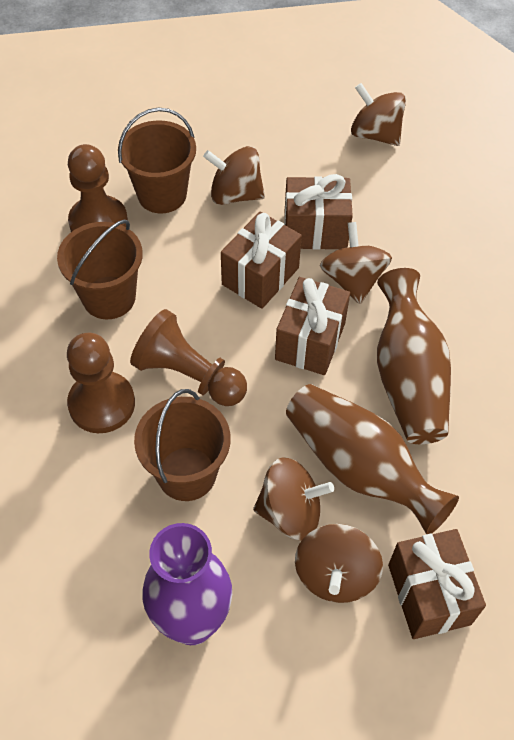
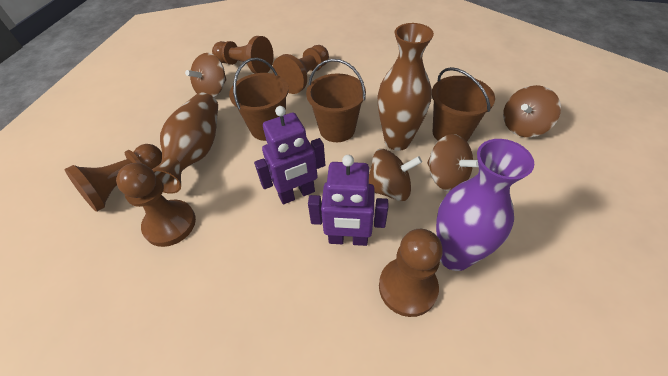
brown gift: 4 -> 0
brown pawn: 3 -> 5
brown spinning top: 5 -> 4
purple robot: 0 -> 2

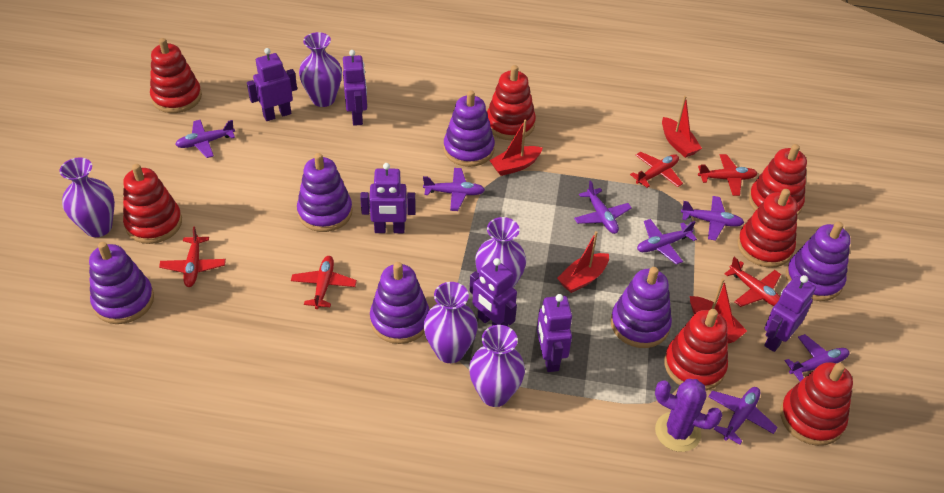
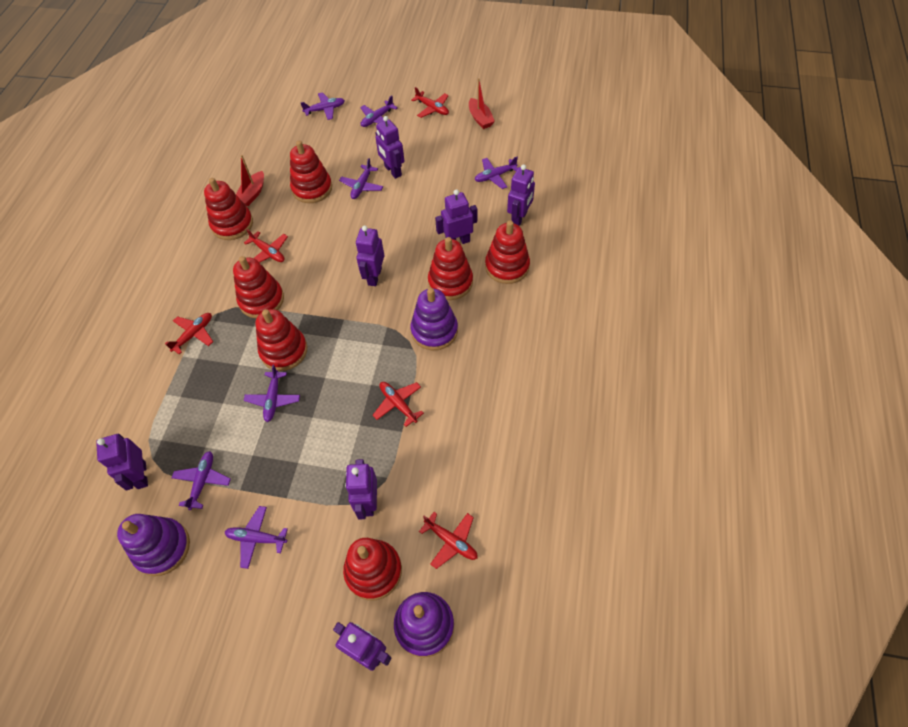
purple cactus: 1 -> 0
purple robot: 6 -> 7
purple stacking toy: 6 -> 3
purple vase: 5 -> 0
red boat: 4 -> 2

|---|

▸ **TASK INSTRUCTIONS**:
Please leave out the pictures while you copy exactly the lines from the one containing "brown spinning top: 5 -> 4" through the end of the records.

▸ **ANSWER BELOW**:
brown spinning top: 5 -> 4
purple robot: 0 -> 2

purple cactus: 1 -> 0
purple robot: 6 -> 7
purple stacking toy: 6 -> 3
purple vase: 5 -> 0
red boat: 4 -> 2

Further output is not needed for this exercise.